Material shown:
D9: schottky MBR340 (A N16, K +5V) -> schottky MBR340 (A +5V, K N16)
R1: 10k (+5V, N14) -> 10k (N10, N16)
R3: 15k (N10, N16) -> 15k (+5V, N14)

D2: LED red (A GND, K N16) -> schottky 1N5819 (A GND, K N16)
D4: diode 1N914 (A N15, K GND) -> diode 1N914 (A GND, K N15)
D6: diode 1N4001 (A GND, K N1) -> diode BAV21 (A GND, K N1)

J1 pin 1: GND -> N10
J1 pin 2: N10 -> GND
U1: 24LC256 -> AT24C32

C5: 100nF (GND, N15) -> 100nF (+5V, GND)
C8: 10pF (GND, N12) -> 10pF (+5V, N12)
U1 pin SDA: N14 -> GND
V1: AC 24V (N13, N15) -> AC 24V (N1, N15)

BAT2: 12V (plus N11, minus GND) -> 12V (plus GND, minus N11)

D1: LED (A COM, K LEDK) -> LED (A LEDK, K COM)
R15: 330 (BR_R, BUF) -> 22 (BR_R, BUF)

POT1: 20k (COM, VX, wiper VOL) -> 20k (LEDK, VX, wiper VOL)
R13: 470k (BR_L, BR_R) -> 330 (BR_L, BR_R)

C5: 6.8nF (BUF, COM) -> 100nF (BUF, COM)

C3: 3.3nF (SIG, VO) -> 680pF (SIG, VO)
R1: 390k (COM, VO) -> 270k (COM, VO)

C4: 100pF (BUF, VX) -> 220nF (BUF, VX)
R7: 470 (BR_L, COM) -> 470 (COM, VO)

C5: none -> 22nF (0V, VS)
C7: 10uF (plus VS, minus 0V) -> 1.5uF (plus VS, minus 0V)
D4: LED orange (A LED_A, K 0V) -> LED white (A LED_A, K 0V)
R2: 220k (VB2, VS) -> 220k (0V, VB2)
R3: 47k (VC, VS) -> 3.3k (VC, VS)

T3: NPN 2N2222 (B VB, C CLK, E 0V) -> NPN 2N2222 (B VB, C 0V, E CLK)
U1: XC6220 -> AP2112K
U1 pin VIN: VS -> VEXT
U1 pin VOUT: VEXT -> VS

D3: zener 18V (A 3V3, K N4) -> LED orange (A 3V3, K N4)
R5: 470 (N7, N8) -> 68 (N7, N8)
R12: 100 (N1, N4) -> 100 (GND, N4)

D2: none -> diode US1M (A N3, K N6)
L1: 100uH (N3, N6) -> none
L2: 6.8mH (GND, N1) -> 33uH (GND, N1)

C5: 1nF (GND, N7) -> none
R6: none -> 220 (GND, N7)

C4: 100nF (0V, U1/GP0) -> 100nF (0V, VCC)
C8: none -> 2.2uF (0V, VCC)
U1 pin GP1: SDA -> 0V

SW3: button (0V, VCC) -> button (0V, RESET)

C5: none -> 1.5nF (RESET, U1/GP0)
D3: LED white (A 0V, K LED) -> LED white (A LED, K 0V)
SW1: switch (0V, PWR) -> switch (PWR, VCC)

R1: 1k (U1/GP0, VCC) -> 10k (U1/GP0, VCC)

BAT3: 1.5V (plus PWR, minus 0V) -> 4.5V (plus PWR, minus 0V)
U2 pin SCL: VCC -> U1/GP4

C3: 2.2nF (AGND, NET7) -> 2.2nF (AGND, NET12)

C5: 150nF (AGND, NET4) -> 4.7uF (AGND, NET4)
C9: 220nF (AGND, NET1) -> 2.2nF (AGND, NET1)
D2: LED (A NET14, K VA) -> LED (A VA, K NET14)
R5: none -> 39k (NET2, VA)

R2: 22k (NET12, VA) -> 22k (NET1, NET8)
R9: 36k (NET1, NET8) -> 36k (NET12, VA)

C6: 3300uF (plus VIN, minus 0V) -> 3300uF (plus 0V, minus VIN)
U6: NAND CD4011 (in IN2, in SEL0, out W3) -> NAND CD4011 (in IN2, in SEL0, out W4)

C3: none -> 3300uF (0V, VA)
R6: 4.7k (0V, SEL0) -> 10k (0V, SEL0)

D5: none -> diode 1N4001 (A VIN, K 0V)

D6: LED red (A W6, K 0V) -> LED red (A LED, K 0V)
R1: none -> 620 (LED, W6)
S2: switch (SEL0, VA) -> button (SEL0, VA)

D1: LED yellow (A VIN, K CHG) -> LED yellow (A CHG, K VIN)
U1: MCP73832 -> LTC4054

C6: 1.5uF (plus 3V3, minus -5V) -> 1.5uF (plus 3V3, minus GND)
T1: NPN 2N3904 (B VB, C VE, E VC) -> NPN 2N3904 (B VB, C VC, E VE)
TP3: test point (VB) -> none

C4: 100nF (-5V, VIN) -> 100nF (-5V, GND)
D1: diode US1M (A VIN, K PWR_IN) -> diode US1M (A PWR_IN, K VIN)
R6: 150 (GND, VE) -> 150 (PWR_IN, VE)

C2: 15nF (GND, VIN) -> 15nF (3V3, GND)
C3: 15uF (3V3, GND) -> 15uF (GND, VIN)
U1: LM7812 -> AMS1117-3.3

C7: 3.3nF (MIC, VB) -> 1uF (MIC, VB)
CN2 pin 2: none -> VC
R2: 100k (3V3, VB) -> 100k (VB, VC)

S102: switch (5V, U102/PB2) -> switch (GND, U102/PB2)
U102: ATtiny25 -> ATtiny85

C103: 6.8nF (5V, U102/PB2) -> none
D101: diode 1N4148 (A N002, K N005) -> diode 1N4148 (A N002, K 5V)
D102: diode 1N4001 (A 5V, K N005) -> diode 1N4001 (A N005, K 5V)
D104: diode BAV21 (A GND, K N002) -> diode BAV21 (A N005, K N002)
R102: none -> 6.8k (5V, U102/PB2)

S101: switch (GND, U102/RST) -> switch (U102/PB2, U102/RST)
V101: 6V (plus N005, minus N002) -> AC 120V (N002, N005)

Exercise objective:
Once the line containing "U1 pin SDA: N14 -> GND" has been written out, please stop; every line before it, back to the first line of the records above, should be given exactly.

Written solution:
D9: schottky MBR340 (A N16, K +5V) -> schottky MBR340 (A +5V, K N16)
R1: 10k (+5V, N14) -> 10k (N10, N16)
R3: 15k (N10, N16) -> 15k (+5V, N14)

D2: LED red (A GND, K N16) -> schottky 1N5819 (A GND, K N16)
D4: diode 1N914 (A N15, K GND) -> diode 1N914 (A GND, K N15)
D6: diode 1N4001 (A GND, K N1) -> diode BAV21 (A GND, K N1)

J1 pin 1: GND -> N10
J1 pin 2: N10 -> GND
U1: 24LC256 -> AT24C32

C5: 100nF (GND, N15) -> 100nF (+5V, GND)
C8: 10pF (GND, N12) -> 10pF (+5V, N12)
U1 pin SDA: N14 -> GND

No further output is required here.